__Goal of the exercise__
Starting with the first line and ending with the one that holds "red plate F13:G13", retype the entries exactly.

__Data for processing__
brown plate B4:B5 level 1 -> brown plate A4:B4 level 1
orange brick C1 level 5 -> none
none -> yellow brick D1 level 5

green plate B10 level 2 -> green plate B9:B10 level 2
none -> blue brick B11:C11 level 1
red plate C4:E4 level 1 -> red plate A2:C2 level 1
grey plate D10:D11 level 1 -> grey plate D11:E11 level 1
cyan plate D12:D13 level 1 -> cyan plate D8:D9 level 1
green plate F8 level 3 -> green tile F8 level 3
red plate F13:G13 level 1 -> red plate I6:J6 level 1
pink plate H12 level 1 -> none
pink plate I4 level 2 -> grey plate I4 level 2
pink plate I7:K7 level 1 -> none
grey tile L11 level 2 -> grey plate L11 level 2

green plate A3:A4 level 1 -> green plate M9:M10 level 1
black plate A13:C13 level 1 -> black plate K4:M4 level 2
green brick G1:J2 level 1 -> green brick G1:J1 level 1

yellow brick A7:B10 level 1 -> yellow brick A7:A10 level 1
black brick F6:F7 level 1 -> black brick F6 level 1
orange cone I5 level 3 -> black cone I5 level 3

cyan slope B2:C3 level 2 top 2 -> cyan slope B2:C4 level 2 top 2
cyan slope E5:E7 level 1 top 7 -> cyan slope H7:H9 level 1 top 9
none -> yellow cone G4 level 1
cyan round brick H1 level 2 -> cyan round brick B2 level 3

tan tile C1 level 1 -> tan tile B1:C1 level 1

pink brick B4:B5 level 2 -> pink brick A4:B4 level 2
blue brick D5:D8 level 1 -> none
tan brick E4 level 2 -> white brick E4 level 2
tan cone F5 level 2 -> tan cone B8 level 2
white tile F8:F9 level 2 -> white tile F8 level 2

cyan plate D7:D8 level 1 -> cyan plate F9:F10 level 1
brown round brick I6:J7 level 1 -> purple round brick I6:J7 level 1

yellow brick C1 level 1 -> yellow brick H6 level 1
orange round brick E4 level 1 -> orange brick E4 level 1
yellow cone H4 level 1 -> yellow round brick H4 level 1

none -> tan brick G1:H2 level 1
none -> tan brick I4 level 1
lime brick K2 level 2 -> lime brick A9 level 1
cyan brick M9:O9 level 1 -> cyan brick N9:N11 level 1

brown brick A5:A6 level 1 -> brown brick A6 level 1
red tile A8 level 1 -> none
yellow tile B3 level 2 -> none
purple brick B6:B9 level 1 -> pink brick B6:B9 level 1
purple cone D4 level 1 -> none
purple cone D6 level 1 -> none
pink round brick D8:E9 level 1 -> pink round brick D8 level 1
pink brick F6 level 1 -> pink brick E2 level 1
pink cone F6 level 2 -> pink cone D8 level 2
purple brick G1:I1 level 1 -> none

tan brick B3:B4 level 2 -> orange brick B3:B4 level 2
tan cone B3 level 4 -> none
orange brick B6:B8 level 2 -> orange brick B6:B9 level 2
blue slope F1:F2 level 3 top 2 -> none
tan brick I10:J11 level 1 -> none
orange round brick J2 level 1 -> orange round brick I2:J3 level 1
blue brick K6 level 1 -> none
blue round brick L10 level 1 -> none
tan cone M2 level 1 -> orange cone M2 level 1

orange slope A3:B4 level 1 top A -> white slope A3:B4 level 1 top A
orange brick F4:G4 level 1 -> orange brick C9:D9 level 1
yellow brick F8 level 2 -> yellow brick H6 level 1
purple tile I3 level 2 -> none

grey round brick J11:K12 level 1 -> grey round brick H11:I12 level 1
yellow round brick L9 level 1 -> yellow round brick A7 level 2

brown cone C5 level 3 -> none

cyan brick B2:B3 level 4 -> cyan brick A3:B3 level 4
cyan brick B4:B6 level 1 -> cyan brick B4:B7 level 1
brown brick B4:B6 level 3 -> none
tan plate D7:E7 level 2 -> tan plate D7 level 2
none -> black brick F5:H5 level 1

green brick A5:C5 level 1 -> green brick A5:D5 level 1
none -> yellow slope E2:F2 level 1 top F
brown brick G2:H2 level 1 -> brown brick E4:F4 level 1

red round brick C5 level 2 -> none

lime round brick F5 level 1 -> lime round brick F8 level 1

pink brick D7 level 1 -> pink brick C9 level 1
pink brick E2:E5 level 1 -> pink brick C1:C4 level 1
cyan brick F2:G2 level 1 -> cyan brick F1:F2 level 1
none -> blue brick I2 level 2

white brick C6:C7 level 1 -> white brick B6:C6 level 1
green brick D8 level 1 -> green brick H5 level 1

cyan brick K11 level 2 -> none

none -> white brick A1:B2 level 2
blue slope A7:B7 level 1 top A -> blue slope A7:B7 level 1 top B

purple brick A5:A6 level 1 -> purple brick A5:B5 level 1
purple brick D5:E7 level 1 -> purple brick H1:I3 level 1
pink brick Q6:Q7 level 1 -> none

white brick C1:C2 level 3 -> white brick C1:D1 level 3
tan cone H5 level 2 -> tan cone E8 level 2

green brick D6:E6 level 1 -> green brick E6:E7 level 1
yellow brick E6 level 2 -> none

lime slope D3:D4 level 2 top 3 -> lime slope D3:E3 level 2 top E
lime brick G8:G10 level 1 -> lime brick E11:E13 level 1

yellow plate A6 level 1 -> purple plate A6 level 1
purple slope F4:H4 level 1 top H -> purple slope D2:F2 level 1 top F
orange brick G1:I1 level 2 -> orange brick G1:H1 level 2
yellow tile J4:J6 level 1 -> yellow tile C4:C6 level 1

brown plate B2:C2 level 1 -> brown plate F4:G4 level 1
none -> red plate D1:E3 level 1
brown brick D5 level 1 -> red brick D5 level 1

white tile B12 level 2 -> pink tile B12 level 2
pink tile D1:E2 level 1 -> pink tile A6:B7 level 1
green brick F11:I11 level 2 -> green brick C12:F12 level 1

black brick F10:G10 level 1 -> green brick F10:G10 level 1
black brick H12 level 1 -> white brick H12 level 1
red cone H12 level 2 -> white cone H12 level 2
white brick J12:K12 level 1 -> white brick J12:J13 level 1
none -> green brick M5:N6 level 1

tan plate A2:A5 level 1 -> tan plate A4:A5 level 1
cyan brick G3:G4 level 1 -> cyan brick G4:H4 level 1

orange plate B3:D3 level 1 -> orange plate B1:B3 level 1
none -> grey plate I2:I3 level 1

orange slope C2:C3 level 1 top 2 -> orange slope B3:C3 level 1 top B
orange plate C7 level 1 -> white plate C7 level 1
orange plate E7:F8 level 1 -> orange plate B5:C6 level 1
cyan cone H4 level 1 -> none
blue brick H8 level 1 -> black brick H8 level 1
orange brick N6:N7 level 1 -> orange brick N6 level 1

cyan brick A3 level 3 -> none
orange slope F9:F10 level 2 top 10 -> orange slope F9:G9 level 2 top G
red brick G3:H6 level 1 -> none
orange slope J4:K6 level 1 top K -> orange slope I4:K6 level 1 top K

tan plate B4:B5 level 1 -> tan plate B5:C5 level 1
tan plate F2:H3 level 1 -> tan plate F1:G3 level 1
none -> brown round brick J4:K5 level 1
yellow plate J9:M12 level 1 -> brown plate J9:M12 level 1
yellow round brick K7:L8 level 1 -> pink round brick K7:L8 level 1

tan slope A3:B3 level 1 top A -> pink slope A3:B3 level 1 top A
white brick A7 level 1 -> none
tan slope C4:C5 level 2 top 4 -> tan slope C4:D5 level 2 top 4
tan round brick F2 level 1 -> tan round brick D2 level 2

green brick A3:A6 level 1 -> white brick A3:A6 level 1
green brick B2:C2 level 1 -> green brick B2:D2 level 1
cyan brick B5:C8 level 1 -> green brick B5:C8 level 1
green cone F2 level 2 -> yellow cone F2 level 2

__Response area__
brown plate B4:B5 level 1 -> brown plate A4:B4 level 1
orange brick C1 level 5 -> none
none -> yellow brick D1 level 5

green plate B10 level 2 -> green plate B9:B10 level 2
none -> blue brick B11:C11 level 1
red plate C4:E4 level 1 -> red plate A2:C2 level 1
grey plate D10:D11 level 1 -> grey plate D11:E11 level 1
cyan plate D12:D13 level 1 -> cyan plate D8:D9 level 1
green plate F8 level 3 -> green tile F8 level 3
red plate F13:G13 level 1 -> red plate I6:J6 level 1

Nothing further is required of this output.